+++ EXTRACTED INFORMATION +++

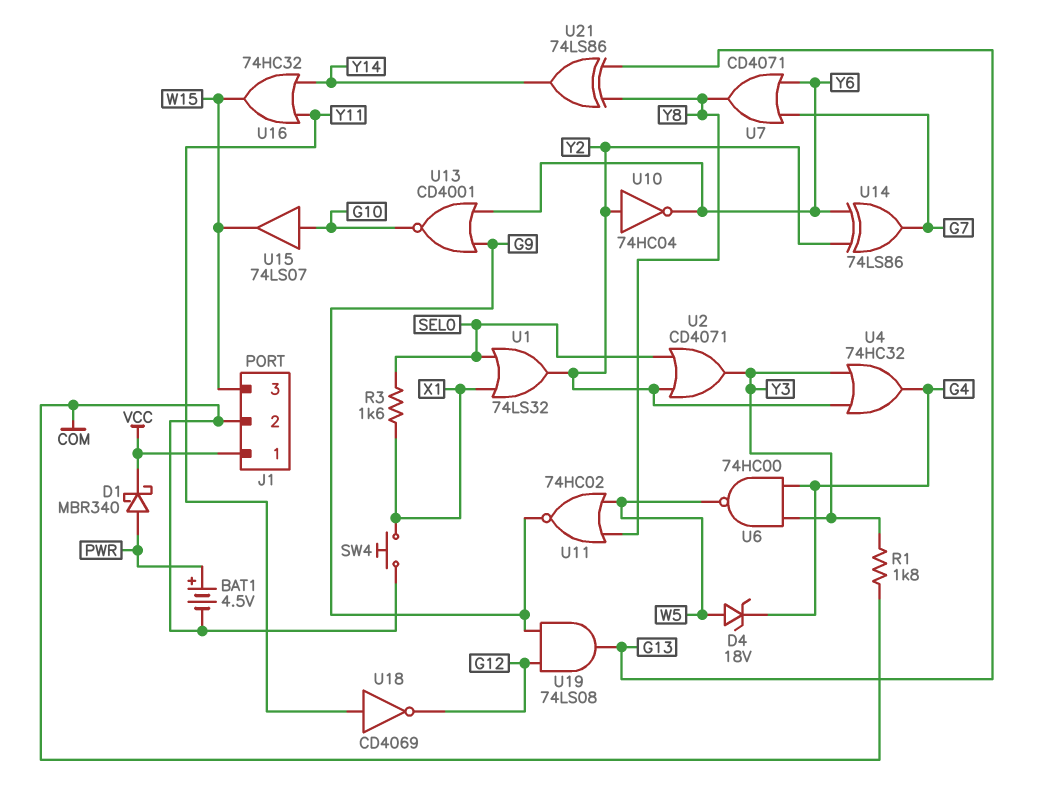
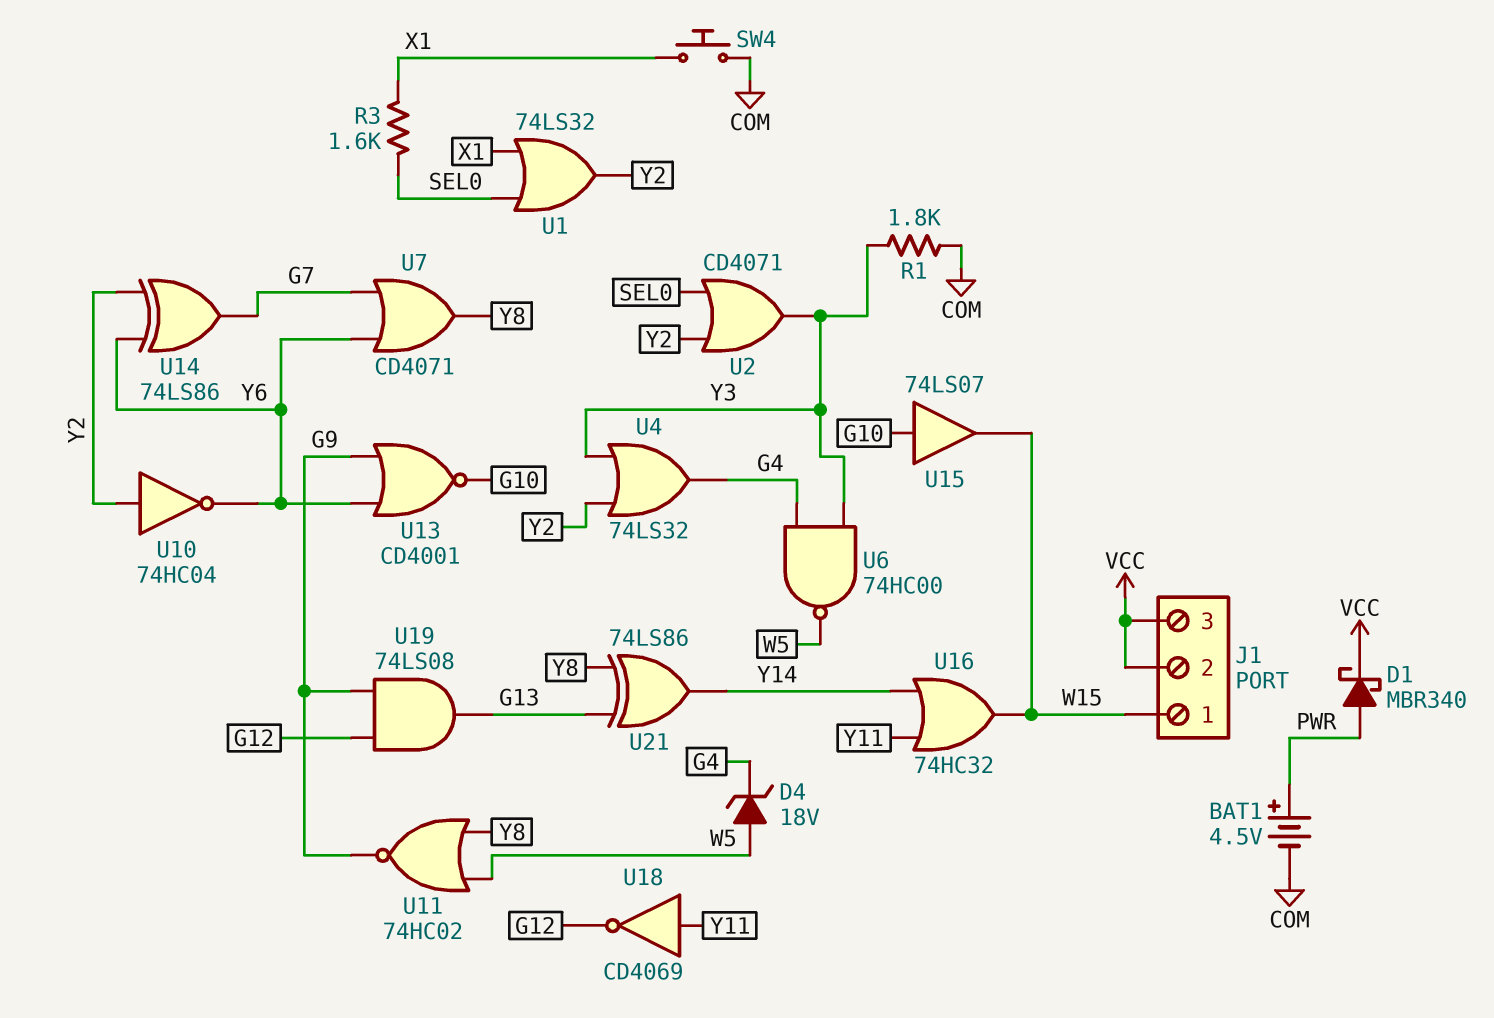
J1 pin 1: VCC -> W15
J1 pin 2: COM -> VCC
J1 pin 3: W15 -> VCC
U4: OR 74HC32 (in Y2, in Y3, out G4) -> OR 74LS32 (in Y2, in Y3, out G4)

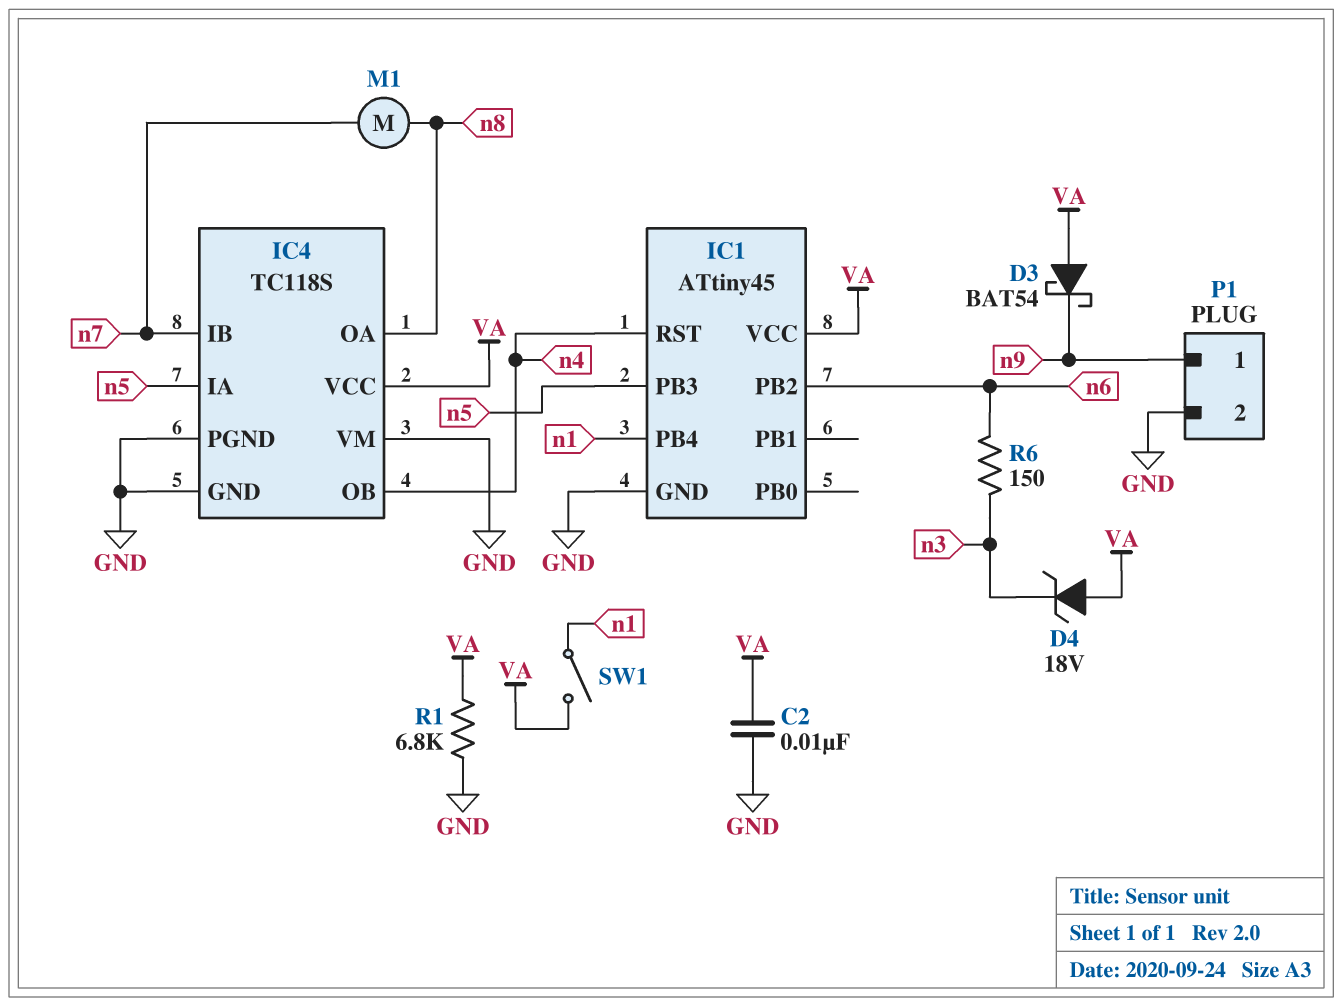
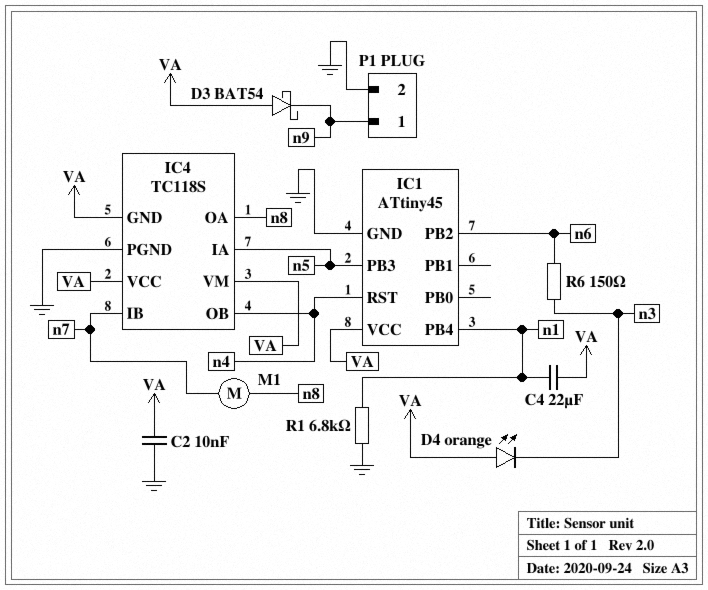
C4: none -> 22uF (VA, n1)
D4: zener 18V (A VA, K n3) -> LED orange (A VA, K n3)
IC4 pin GND: GND -> VA
IC4 pin VM: GND -> VA
R1: 6.8k (GND, VA) -> 6.8k (GND, n1)
SW1: switch (VA, n1) -> none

+++

■ **GOAL OF THE EXERCISE**
Nothing but the pictures may be dropped; restate the material word for word.

■ **SOLUTION TO THIS TASK**
J1 pin 1: VCC -> W15
J1 pin 2: COM -> VCC
J1 pin 3: W15 -> VCC
U4: OR 74HC32 (in Y2, in Y3, out G4) -> OR 74LS32 (in Y2, in Y3, out G4)

C4: none -> 22uF (VA, n1)
D4: zener 18V (A VA, K n3) -> LED orange (A VA, K n3)
IC4 pin GND: GND -> VA
IC4 pin VM: GND -> VA
R1: 6.8k (GND, VA) -> 6.8k (GND, n1)
SW1: switch (VA, n1) -> none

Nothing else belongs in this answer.